# Task goal
Return exactly the lines of the records below, starting at the line that contains "camera: 95 degrees right, 0 degrees up" and ending at the line that contains "pink brush [575,398,722,445]", with both of those lines kept.

# Provided data
========

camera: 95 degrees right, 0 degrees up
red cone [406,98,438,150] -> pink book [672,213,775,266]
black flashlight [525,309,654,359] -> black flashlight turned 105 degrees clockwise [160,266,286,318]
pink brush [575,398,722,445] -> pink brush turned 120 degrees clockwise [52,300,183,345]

========

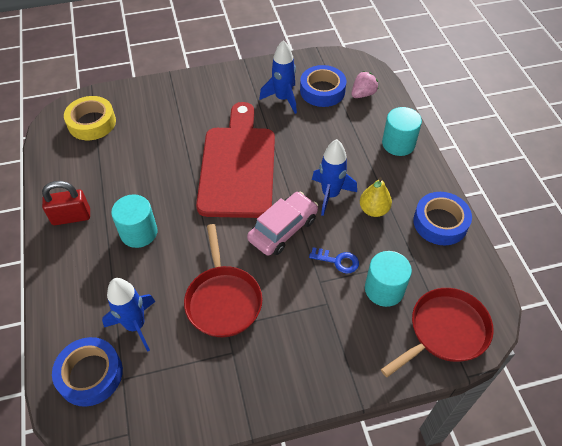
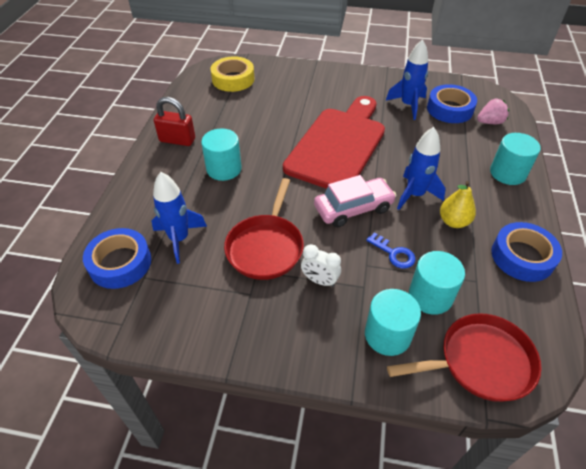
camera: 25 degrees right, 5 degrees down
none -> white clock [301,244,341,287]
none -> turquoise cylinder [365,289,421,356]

========

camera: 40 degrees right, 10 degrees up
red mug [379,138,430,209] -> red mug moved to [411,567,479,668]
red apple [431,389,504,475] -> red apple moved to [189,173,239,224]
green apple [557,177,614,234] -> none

========

# Answer for the task
camera: 95 degrees right, 0 degrees up
red cone [406,98,438,150] -> pink book [672,213,775,266]
black flashlight [525,309,654,359] -> black flashlight turned 105 degrees clockwise [160,266,286,318]
pink brush [575,398,722,445] -> pink brush turned 120 degrees clockwise [52,300,183,345]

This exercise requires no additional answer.